▶ [DATASET SECTION]
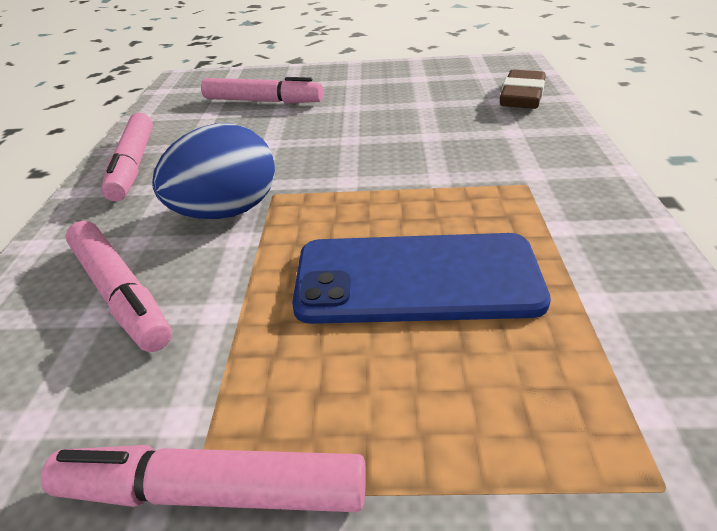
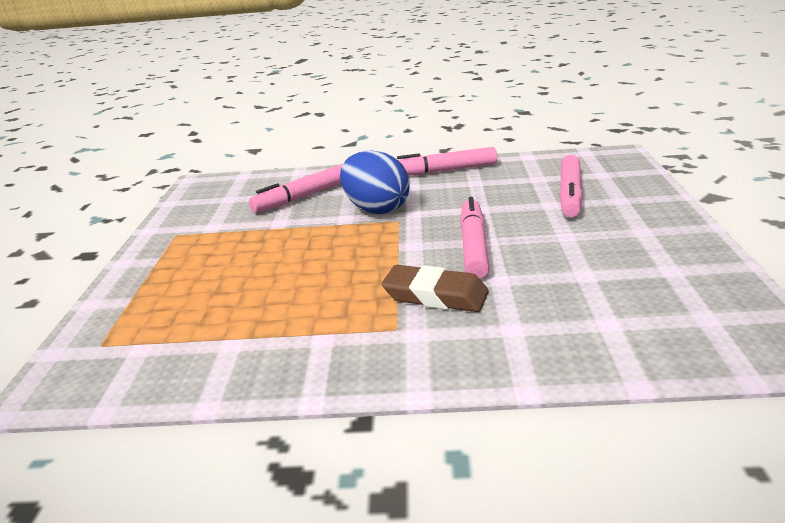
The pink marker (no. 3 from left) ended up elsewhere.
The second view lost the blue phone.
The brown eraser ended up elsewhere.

▶ [TASK DETAILS]
Every last line above must be reproduced as written, and no pictures belong in the copy.

▶ [RESULT OF THIS EXERCISE]
The pink marker (no. 3 from left) ended up elsewhere.
The second view lost the blue phone.
The brown eraser ended up elsewhere.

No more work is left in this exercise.